▸ **Work instructions**
Using the data beneath this instruction, retype only the lines from the one that contains "building: [236,102,288,142] -> none" down to the one that contains "building: [88,305,129,344] -> none", both included, exactly as they appear.

▸ **Records supplied**
┄┄┄┄┄┄┄┄┄┄┄┄┄┄┄┄┄┄┄┄
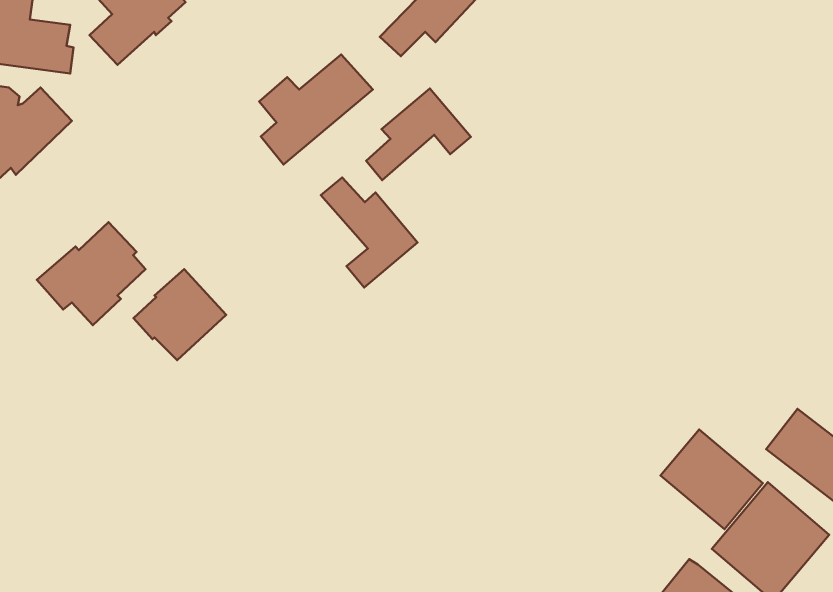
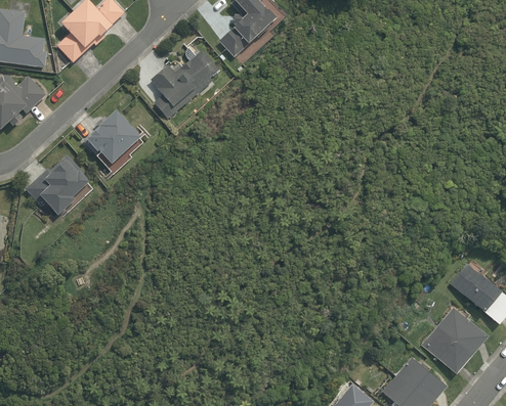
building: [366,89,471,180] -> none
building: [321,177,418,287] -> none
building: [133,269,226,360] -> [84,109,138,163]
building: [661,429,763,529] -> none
┄┄┄┄┄┄┄┄┄┄┄┄┄┄┄┄┄┄┄┄
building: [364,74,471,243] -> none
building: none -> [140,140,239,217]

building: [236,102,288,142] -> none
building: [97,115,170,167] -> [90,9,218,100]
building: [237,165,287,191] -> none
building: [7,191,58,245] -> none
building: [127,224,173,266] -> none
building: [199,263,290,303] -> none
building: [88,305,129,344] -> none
┄┄┄┄┄┄┄┄┄┄┄┄┄┄┄┄┄┄┄┄
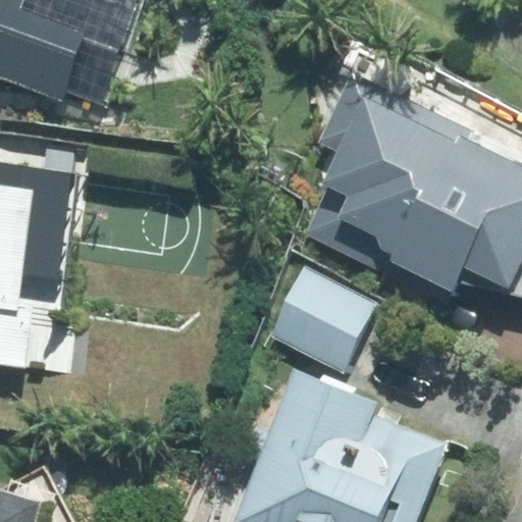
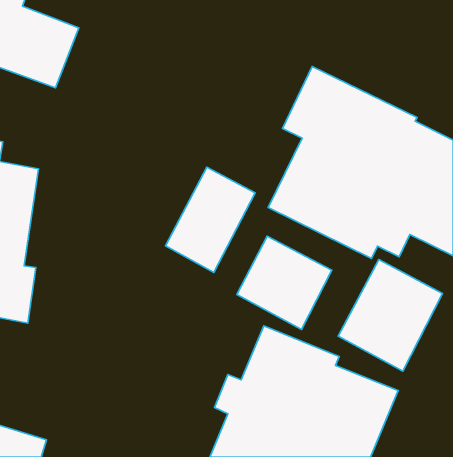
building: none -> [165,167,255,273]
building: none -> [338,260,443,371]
┄┄┄┄┄┄┄┄┄┄┄┄┄┄┄┄┄┄┄┄
▸ **Exercise solution**
building: [236,102,288,142] -> none
building: [97,115,170,167] -> [90,9,218,100]
building: [237,165,287,191] -> none
building: [7,191,58,245] -> none
building: [127,224,173,266] -> none
building: [199,263,290,303] -> none
building: [88,305,129,344] -> none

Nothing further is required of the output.